Records for this exercise:
# # # #

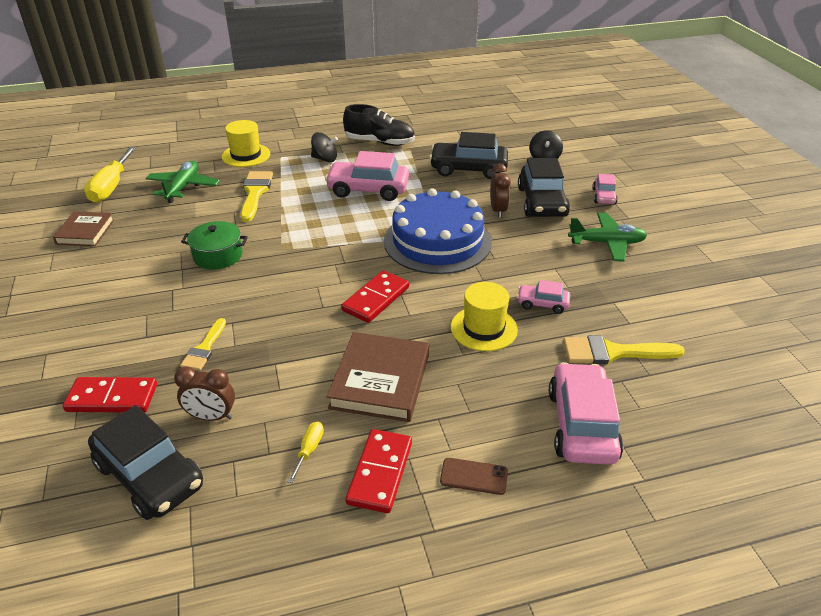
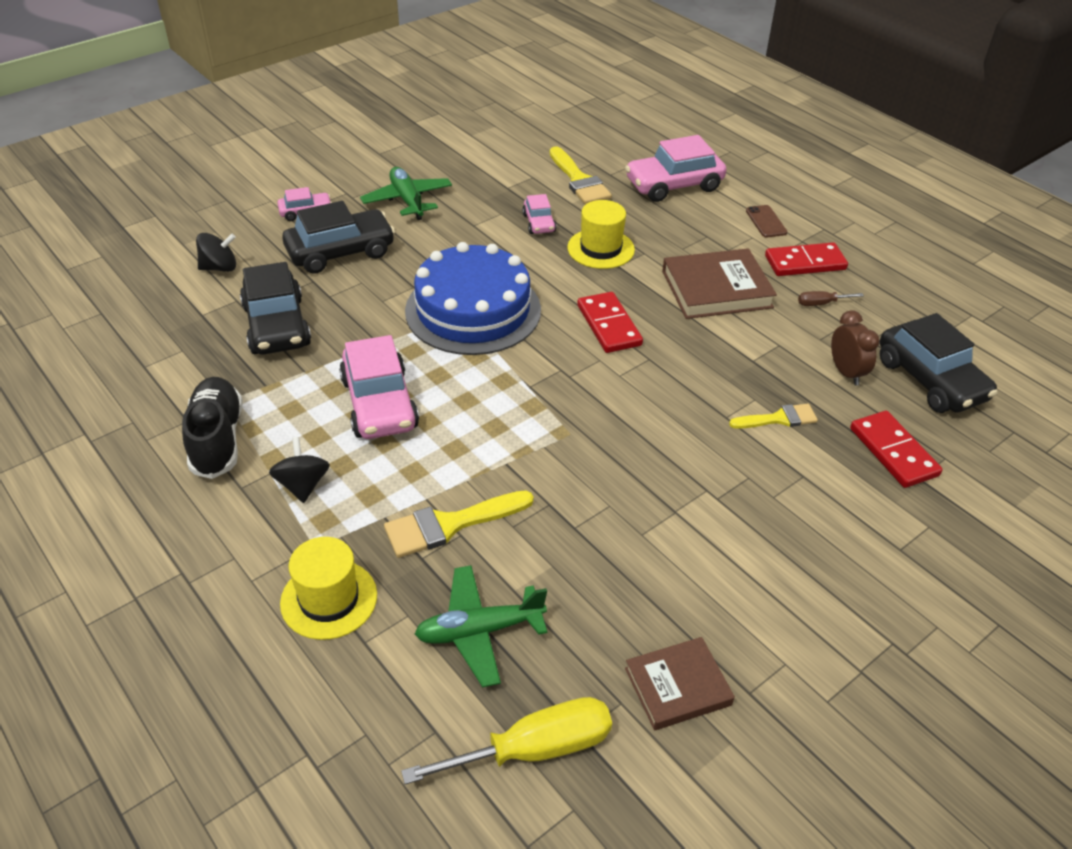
camera: 115 degrees left, 5 degrees up
(150, 475) = (930, 380): black car -> black car turned 135 degrees clockwise
(218, 256) = (625, 488): green pot -> none
(309, 450) = (821, 303): yellow screwdriver -> brown screwdriver
(375, 299) = (608, 325): red domino -> red domino turned 60 degrees clockwise
(498, 210) = (377, 280): brown clock -> none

# # # #

What to work on: If a line above holds the string "none", count it; give the final total as the only output.

Task result: 2